**ABOUT THIS EXERCISE:** Copy the lines below exactly. Start at the first and finish with the line containing "none -> pink brick D7:F8 level 1".

DATA START

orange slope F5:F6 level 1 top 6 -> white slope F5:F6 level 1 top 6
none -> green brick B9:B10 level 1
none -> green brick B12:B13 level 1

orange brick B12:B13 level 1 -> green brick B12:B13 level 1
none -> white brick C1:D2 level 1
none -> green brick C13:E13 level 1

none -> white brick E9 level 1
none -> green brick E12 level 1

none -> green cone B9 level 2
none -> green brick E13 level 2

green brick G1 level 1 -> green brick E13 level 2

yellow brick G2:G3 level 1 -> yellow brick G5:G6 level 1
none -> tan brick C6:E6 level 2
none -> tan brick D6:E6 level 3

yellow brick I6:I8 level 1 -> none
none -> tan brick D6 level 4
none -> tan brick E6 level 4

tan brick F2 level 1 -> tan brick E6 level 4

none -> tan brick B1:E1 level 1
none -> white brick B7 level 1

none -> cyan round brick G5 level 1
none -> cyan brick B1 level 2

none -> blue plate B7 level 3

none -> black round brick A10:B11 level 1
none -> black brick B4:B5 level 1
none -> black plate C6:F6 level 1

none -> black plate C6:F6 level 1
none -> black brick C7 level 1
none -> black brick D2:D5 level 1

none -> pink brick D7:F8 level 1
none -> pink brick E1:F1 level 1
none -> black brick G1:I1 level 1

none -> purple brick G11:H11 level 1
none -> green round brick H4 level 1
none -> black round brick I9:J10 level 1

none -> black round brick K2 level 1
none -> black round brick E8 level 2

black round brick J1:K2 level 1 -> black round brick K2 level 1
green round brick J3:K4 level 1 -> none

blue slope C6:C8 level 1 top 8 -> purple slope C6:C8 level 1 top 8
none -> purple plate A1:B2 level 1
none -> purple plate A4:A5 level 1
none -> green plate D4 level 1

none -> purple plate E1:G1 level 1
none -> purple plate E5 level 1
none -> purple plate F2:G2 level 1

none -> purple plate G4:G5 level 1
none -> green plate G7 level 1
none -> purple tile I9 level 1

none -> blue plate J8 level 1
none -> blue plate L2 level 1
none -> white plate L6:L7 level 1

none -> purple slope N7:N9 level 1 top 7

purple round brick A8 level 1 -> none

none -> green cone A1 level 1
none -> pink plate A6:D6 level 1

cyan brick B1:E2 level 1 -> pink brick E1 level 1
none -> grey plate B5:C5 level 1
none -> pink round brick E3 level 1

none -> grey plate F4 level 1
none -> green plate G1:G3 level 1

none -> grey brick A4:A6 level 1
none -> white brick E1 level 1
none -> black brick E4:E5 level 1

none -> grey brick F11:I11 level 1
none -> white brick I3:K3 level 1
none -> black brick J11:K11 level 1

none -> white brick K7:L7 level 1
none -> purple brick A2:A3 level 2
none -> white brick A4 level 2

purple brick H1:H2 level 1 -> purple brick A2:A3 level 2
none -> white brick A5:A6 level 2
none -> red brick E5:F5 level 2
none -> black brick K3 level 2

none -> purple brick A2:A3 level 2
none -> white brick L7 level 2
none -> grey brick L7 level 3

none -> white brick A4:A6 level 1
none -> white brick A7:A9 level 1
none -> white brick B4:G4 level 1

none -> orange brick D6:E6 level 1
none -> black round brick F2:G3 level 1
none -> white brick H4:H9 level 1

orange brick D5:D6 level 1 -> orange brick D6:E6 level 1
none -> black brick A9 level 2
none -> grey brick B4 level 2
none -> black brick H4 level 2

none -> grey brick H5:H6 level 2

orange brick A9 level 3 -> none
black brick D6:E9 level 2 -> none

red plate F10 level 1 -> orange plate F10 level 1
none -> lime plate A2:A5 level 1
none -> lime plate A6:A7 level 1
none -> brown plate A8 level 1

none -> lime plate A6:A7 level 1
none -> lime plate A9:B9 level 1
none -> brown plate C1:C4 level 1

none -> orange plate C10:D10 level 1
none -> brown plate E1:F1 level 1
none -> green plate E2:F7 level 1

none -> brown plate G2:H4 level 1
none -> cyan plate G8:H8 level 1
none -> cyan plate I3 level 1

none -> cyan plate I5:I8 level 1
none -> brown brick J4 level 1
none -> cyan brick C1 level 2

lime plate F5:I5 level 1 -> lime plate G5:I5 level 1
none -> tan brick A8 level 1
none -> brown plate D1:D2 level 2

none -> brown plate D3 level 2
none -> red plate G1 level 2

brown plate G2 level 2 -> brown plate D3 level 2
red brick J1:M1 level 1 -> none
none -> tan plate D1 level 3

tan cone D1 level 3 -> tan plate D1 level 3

DATA END

**RESULT OF THIS EXERCISE:**
orange slope F5:F6 level 1 top 6 -> white slope F5:F6 level 1 top 6
none -> green brick B9:B10 level 1
none -> green brick B12:B13 level 1

orange brick B12:B13 level 1 -> green brick B12:B13 level 1
none -> white brick C1:D2 level 1
none -> green brick C13:E13 level 1

none -> white brick E9 level 1
none -> green brick E12 level 1

none -> green cone B9 level 2
none -> green brick E13 level 2

green brick G1 level 1 -> green brick E13 level 2

yellow brick G2:G3 level 1 -> yellow brick G5:G6 level 1
none -> tan brick C6:E6 level 2
none -> tan brick D6:E6 level 3

yellow brick I6:I8 level 1 -> none
none -> tan brick D6 level 4
none -> tan brick E6 level 4

tan brick F2 level 1 -> tan brick E6 level 4

none -> tan brick B1:E1 level 1
none -> white brick B7 level 1

none -> cyan round brick G5 level 1
none -> cyan brick B1 level 2

none -> blue plate B7 level 3

none -> black round brick A10:B11 level 1
none -> black brick B4:B5 level 1
none -> black plate C6:F6 level 1

none -> black plate C6:F6 level 1
none -> black brick C7 level 1
none -> black brick D2:D5 level 1

none -> pink brick D7:F8 level 1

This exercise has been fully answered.